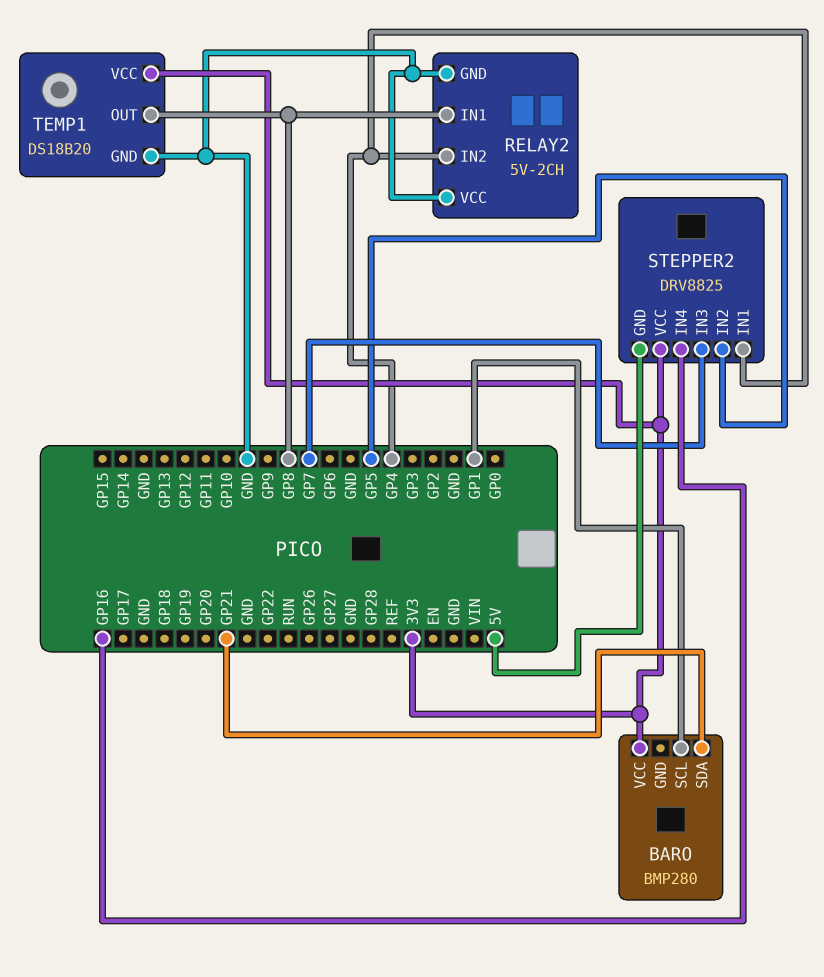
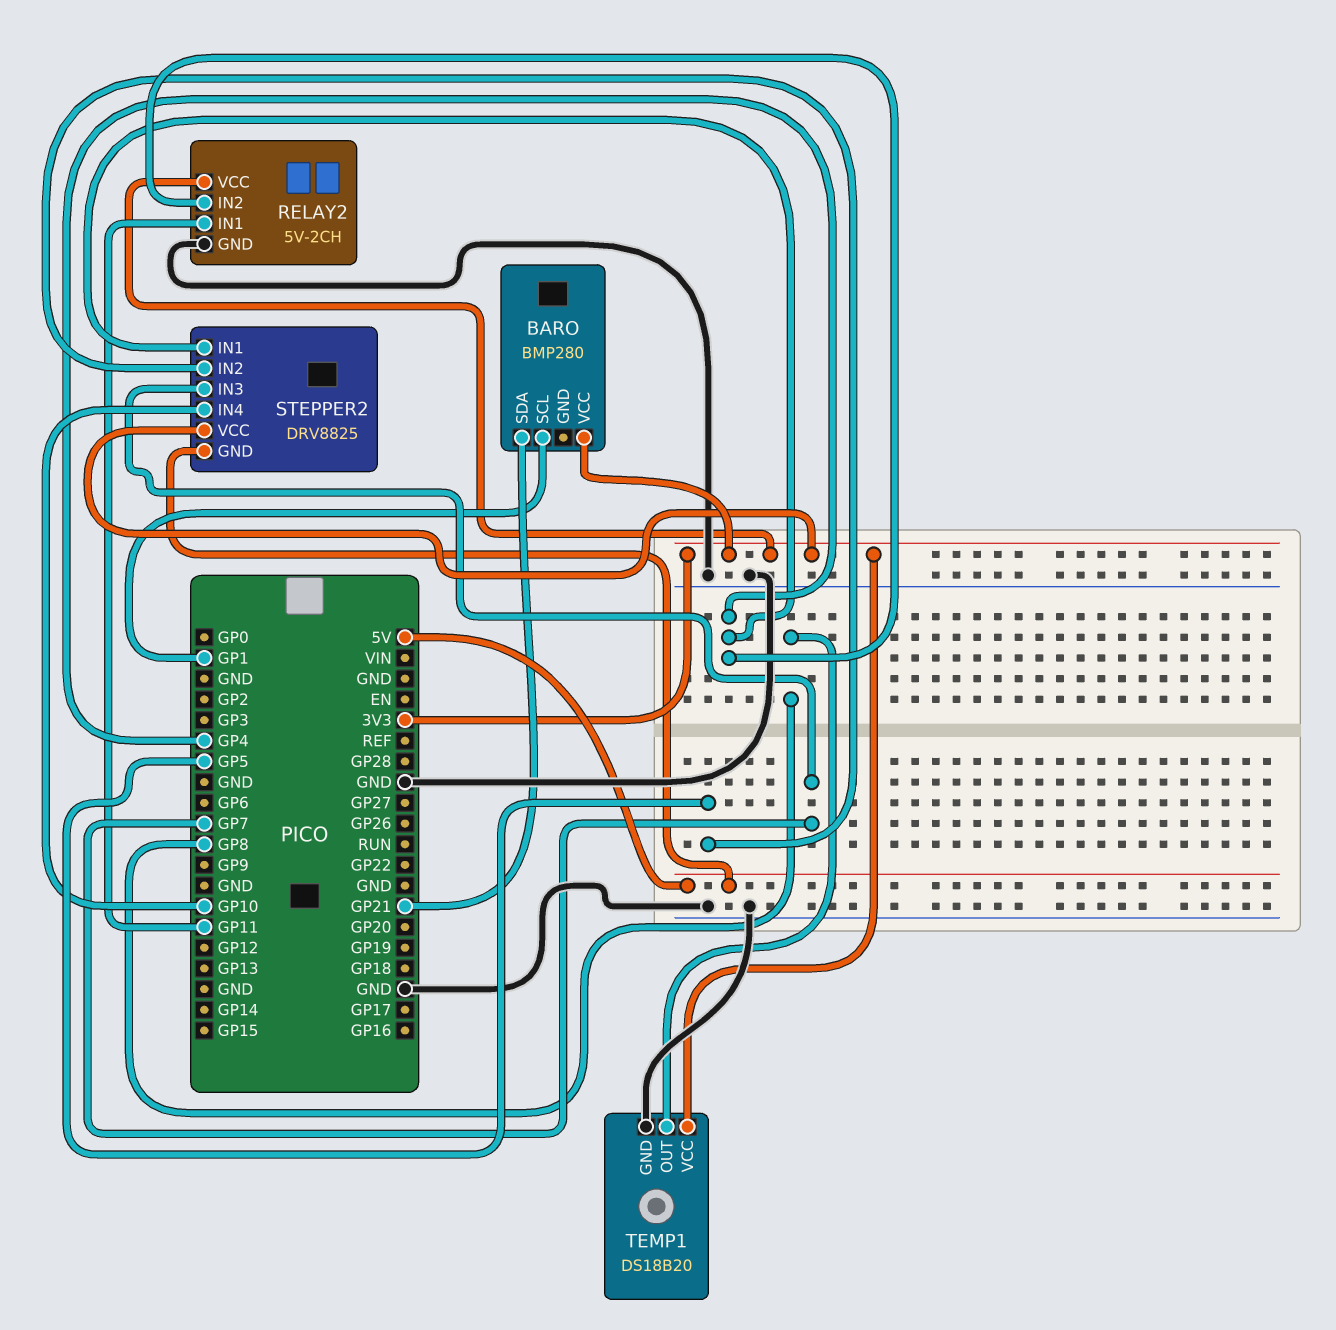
RELAY2 pin IN1: GP8 -> GP11
RELAY2 pin VCC: GND -> 3V3
STEPPER2 pin IN4: GP16 -> GP10

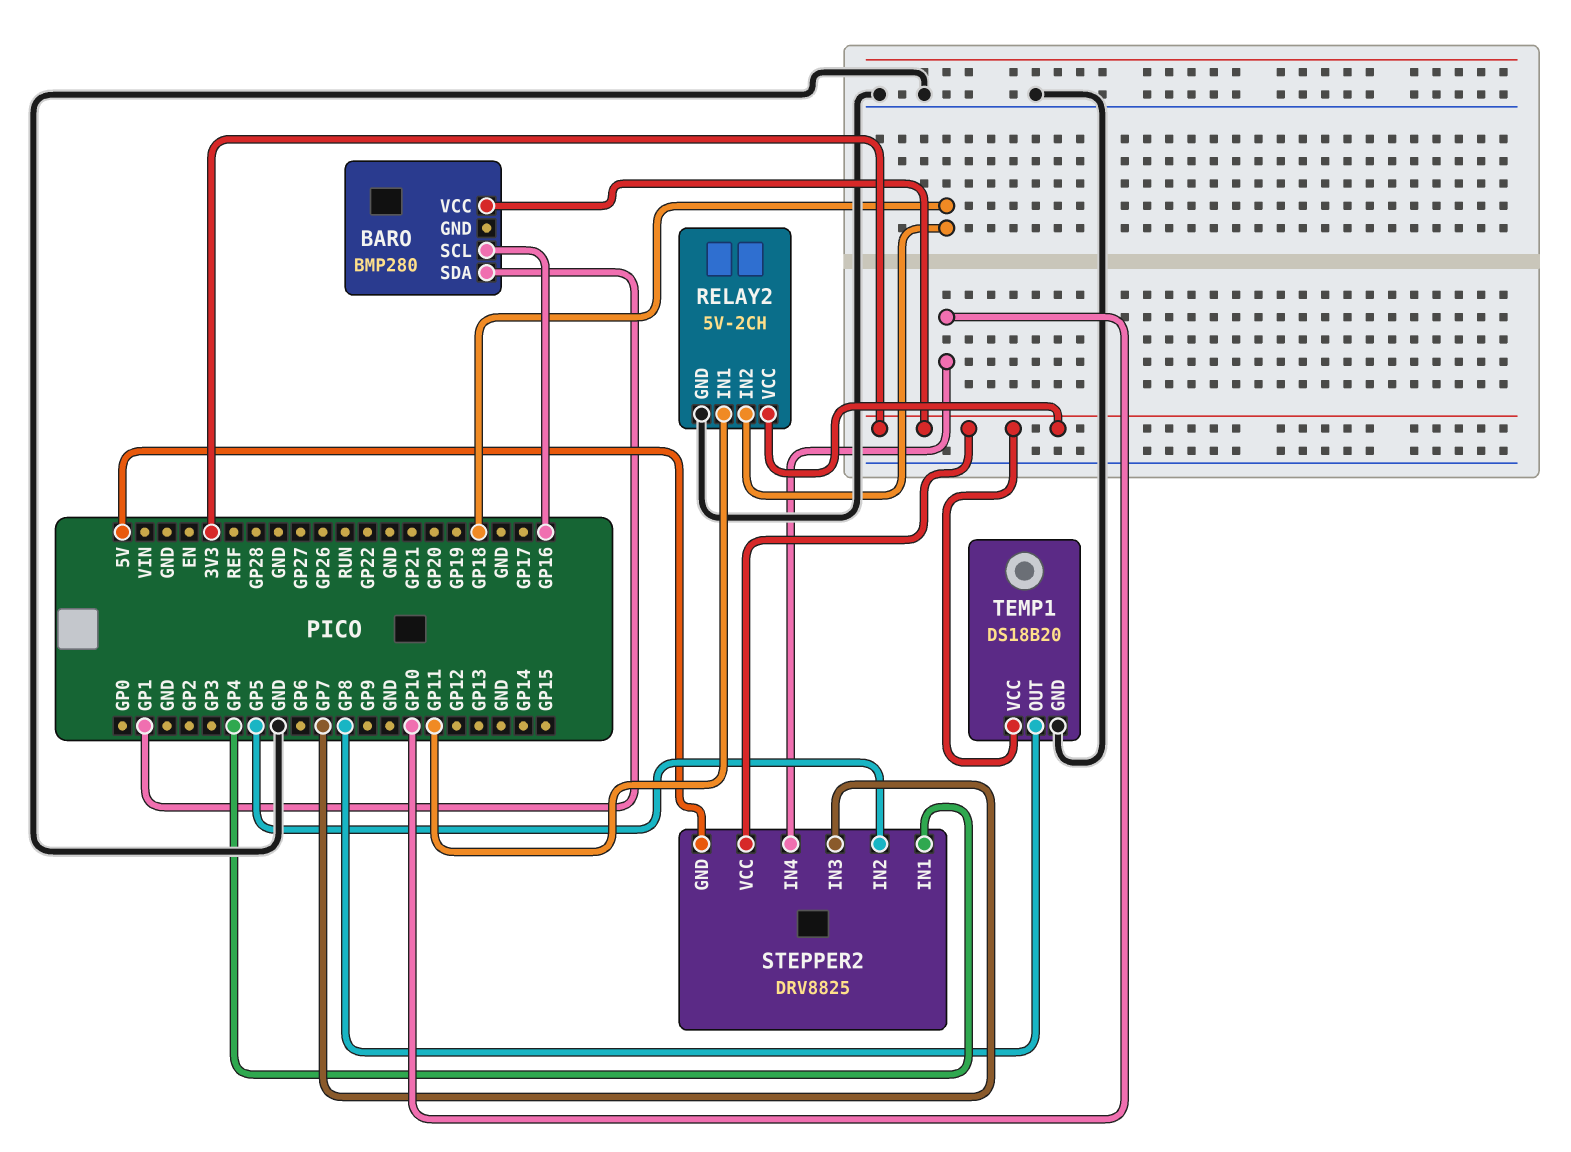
BARO pin SCL: GP1 -> GP16
BARO pin SDA: GP21 -> GP1
RELAY2 pin IN2: GP4 -> GP18

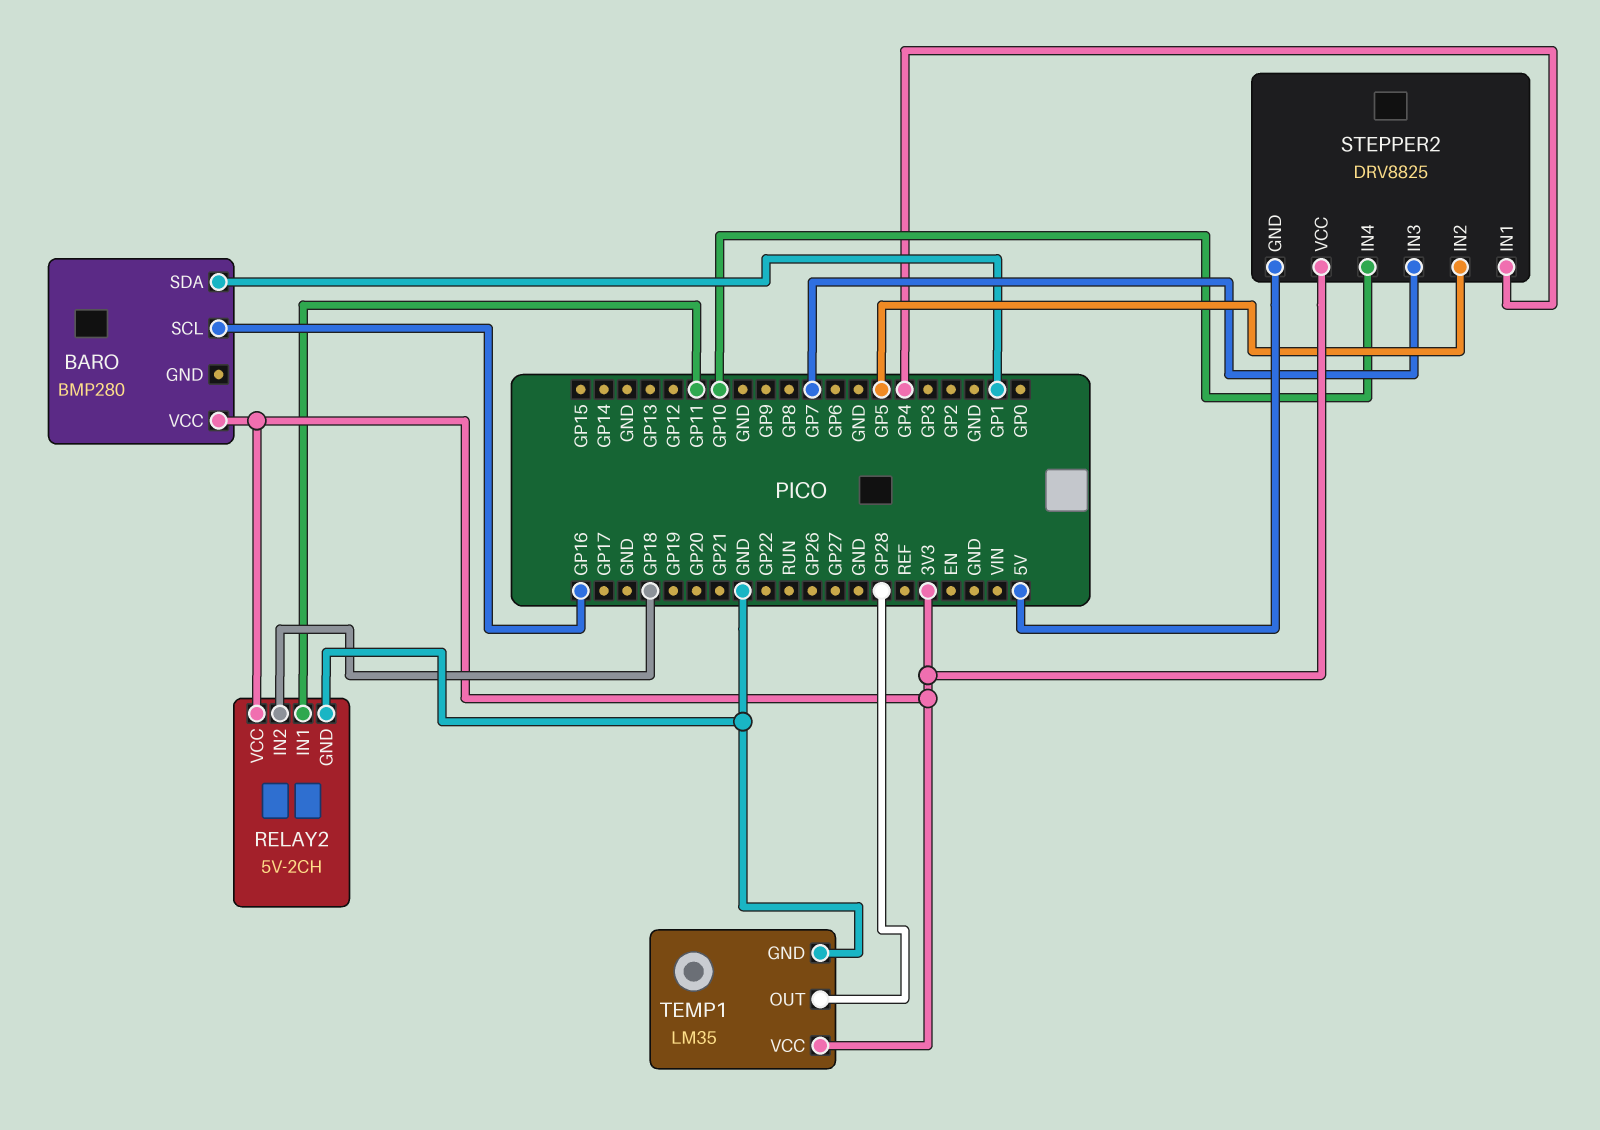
TEMP1: DS18B20 -> LM35
TEMP1 pin OUT: GP8 -> GP28

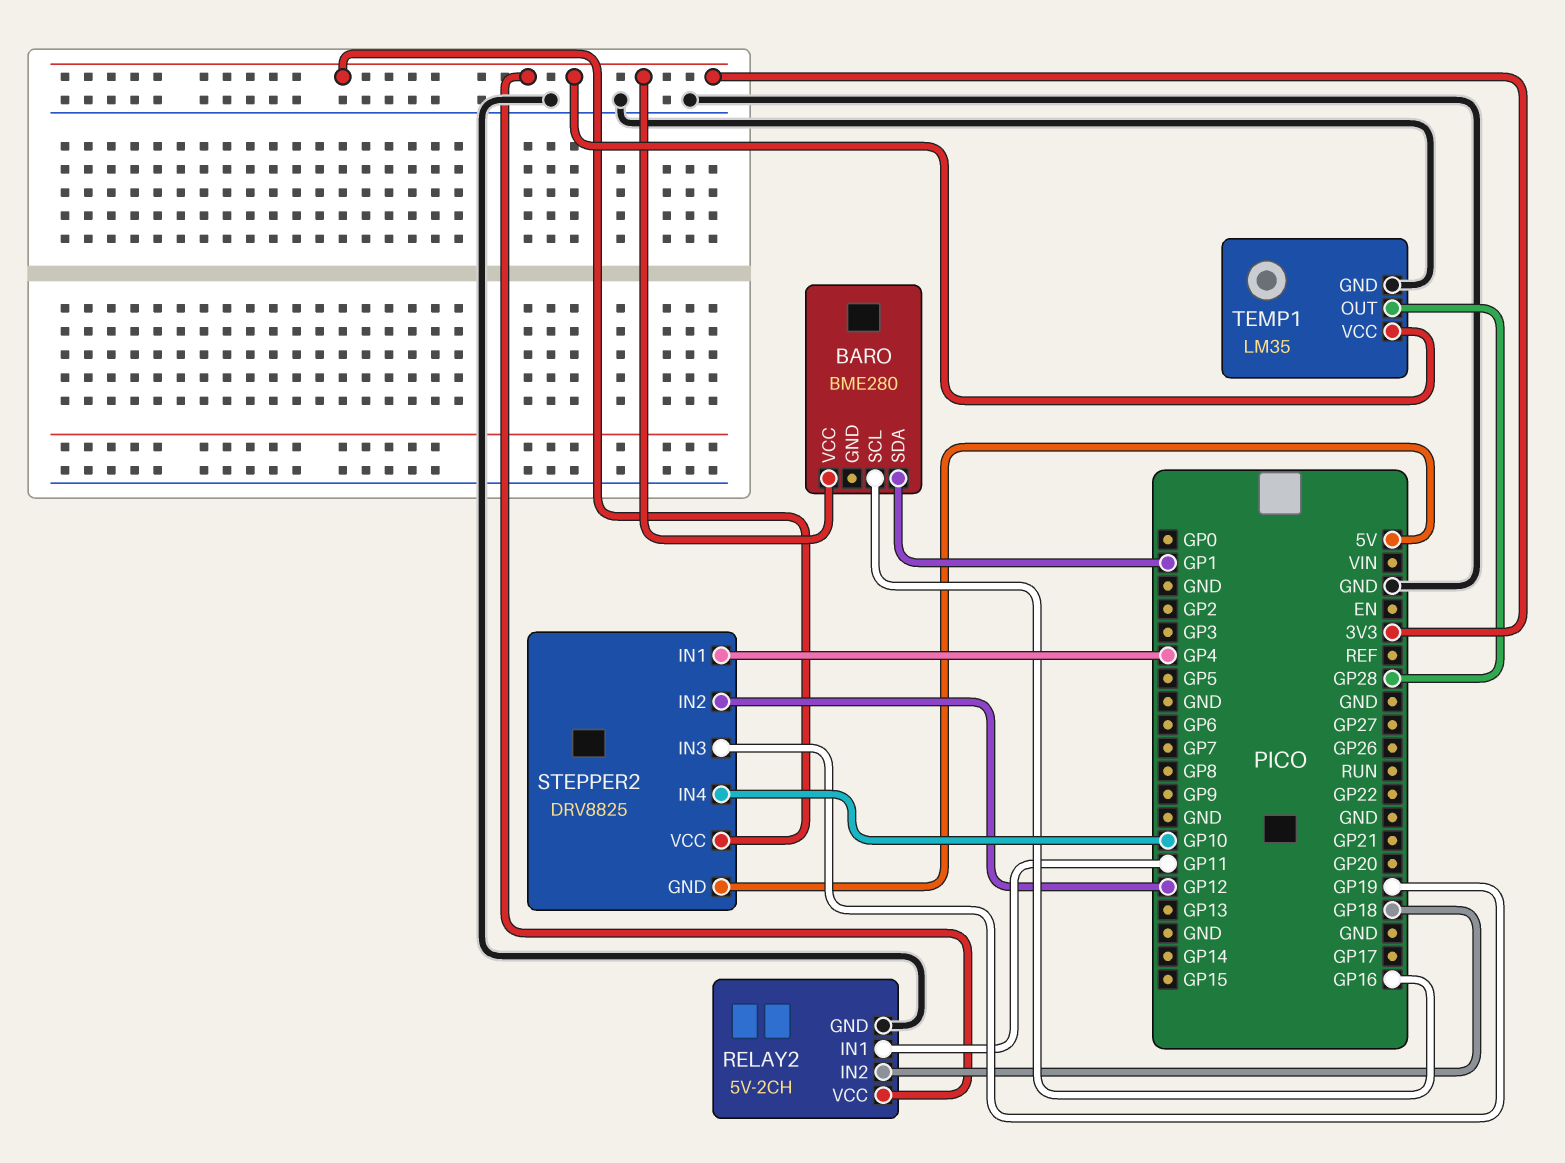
BARO: BMP280 -> BME280
STEPPER2 pin IN2: GP5 -> GP12
STEPPER2 pin IN3: GP7 -> GP19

**Your goal:**
Check each line above for the string "BARO", then copy the ones that have it.

**Output below:**
BARO pin SCL: GP1 -> GP16
BARO pin SDA: GP21 -> GP1
BARO: BMP280 -> BME280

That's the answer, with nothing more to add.